#### INSTRUCTIONS FOR THE TASK
Omit every picture, then return each line of the data below exactly.

#### EXERCISE DATA
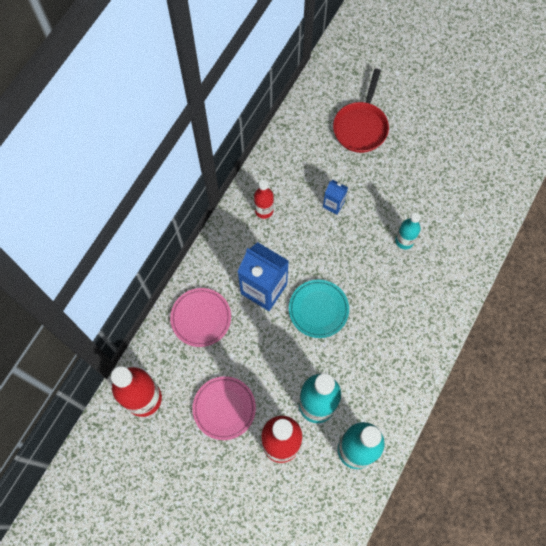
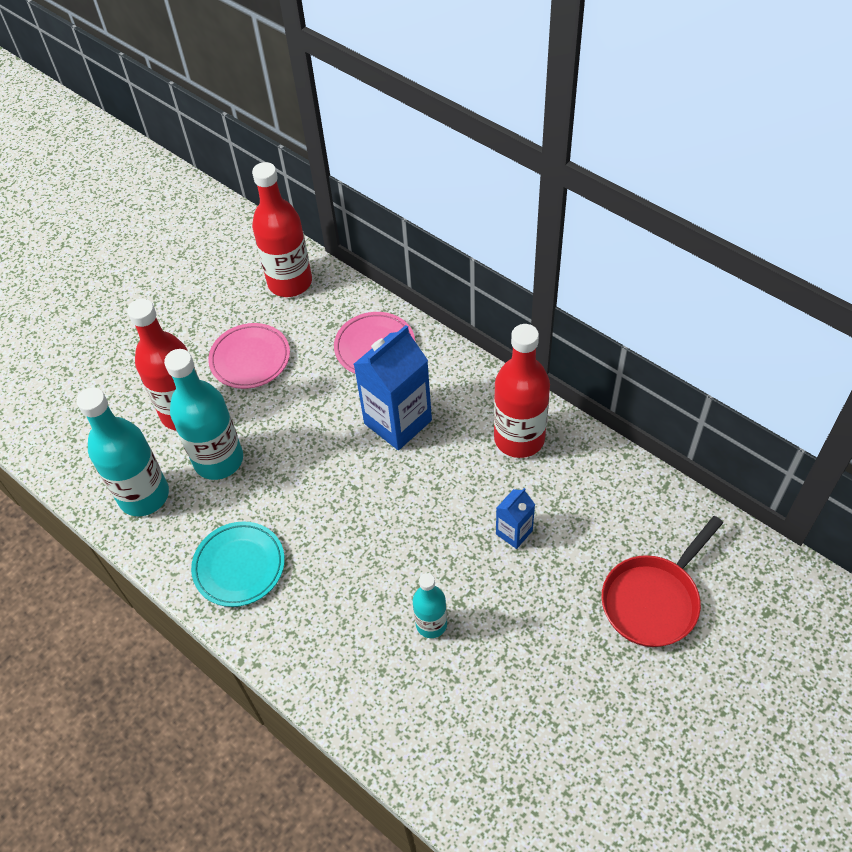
camera: 105 degrees right, 15 degrees down
(264, 210) = (519, 438): red bottle -> red bottle, size x1.80
(318, 309) = (350, 483): turquoise plate -> turquoise plate (239, 566)
(361, 126) = (653, 600): red pan -> red pan turned 75 degrees counterclockwise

#### EXERCISE RESPONSE
camera: 105 degrees right, 15 degrees down
(264, 210) = (519, 438): red bottle -> red bottle, size x1.80
(318, 309) = (350, 483): turquoise plate -> turquoise plate (239, 566)
(361, 126) = (653, 600): red pan -> red pan turned 75 degrees counterclockwise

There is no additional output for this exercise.